### RECORDED INFORMATION
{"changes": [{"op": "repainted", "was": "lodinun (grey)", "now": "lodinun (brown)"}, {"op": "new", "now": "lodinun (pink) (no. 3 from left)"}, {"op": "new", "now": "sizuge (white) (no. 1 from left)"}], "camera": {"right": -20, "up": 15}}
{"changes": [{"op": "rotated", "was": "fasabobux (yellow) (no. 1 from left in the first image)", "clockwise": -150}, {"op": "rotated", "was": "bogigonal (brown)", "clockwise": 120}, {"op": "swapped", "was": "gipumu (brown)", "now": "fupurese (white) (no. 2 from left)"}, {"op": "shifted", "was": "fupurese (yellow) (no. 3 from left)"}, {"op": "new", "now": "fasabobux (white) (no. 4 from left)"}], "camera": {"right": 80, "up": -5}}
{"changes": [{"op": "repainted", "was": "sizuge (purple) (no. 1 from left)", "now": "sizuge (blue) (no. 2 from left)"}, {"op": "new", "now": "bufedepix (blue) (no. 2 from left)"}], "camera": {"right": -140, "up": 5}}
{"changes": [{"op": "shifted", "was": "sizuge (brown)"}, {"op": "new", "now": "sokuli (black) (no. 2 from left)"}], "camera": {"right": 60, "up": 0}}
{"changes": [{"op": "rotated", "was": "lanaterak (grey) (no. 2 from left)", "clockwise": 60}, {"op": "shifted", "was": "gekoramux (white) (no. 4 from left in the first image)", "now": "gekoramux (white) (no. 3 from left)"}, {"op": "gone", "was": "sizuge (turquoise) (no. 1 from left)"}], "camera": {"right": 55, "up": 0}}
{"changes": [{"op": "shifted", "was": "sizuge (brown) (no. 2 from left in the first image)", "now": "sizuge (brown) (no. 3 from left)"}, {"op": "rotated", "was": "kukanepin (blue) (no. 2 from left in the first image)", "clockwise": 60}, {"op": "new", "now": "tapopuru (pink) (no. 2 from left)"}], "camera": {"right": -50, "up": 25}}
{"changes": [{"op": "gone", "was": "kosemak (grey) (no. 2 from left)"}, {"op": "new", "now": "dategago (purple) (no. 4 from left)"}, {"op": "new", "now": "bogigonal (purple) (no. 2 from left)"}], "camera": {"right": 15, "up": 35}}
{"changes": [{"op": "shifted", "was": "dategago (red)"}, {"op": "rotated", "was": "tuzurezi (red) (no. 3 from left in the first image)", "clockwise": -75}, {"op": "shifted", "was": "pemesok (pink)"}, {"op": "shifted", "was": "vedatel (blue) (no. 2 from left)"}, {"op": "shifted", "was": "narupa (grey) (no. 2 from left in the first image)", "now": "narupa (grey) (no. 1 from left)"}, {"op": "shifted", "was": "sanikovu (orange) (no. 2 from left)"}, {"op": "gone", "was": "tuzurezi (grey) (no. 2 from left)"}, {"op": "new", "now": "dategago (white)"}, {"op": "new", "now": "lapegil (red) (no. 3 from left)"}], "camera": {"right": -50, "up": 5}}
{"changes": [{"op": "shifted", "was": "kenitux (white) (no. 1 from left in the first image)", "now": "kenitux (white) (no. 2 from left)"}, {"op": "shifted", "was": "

### YOUR INSTRUCTIONS
Each line of the material above must be retyped exactly as written.

### EXERCISE ANSWER
{"changes": [{"op": "repainted", "was": "lodinun (grey)", "now": "lodinun (brown)"}, {"op": "new", "now": "lodinun (pink) (no. 3 from left)"}, {"op": "new", "now": "sizuge (white) (no. 1 from left)"}], "camera": {"right": -20, "up": 15}}
{"changes": [{"op": "rotated", "was": "fasabobux (yellow) (no. 1 from left in the first image)", "clockwise": -150}, {"op": "rotated", "was": "bogigonal (brown)", "clockwise": 120}, {"op": "swapped", "was": "gipumu (brown)", "now": "fupurese (white) (no. 2 from left)"}, {"op": "shifted", "was": "fupurese (yellow) (no. 3 from left)"}, {"op": "new", "now": "fasabobux (white) (no. 4 from left)"}], "camera": {"right": 80, "up": -5}}
{"changes": [{"op": "repainted", "was": "sizuge (purple) (no. 1 from left)", "now": "sizuge (blue) (no. 2 from left)"}, {"op": "new", "now": "bufedepix (blue) (no. 2 from left)"}], "camera": {"right": -140, "up": 5}}
{"changes": [{"op": "shifted", "was": "sizuge (brown)"}, {"op": "new", "now": "sokuli (black) (no. 2 from left)"}], "camera": {"right": 60, "up": 0}}
{"changes": [{"op": "rotated", "was": "lanaterak (grey) (no. 2 from left)", "clockwise": 60}, {"op": "shifted", "was": "gekoramux (white) (no. 4 from left in the first image)", "now": "gekoramux (white) (no. 3 from left)"}, {"op": "gone", "was": "sizuge (turquoise) (no. 1 from left)"}], "camera": {"right": 55, "up": 0}}
{"changes": [{"op": "shifted", "was": "sizuge (brown) (no. 2 from left in the first image)", "now": "sizuge (brown) (no. 3 from left)"}, {"op": "rotated", "was": "kukanepin (blue) (no. 2 from left in the first image)", "clockwise": 60}, {"op": "new", "now": "tapopuru (pink) (no. 2 from left)"}], "camera": {"right": -50, "up": 25}}
{"changes": [{"op": "gone", "was": "kosemak (grey) (no. 2 from left)"}, {"op": "new", "now": "dategago (purple) (no. 4 from left)"}, {"op": "new", "now": "bogigonal (purple) (no. 2 from left)"}], "camera": {"right": 15, "up": 35}}
{"changes": [{"op": "shifted", "was": "dategago (red)"}, {"op": "rotated", "was": "tuzurezi (red) (no. 3 from left in the first image)", "clockwise": -75}, {"op": "shifted", "was": "pemesok (pink)"}, {"op": "shifted", "was": "vedatel (blue) (no. 2 from left)"}, {"op": "shifted", "was": "narupa (grey) (no. 2 from left in the first image)", "now": "narupa (grey) (no. 1 from left)"}, {"op": "shifted", "was": "sanikovu (orange) (no. 2 from left)"}, {"op": "gone", "was": "tuzurezi (grey) (no. 2 from left)"}, {"op": "new", "now": "dategago (white)"}, {"op": "new", "now": "lapegil (red) (no. 3 from left)"}], "camera": {"right": -50, "up": 5}}
{"changes": [{"op": "shifted", "was": "kenitux (white) (no. 1 from left in the first image)", "now": "kenitux (white) (no. 2 from left)"}, {"op": "shifted", "was": "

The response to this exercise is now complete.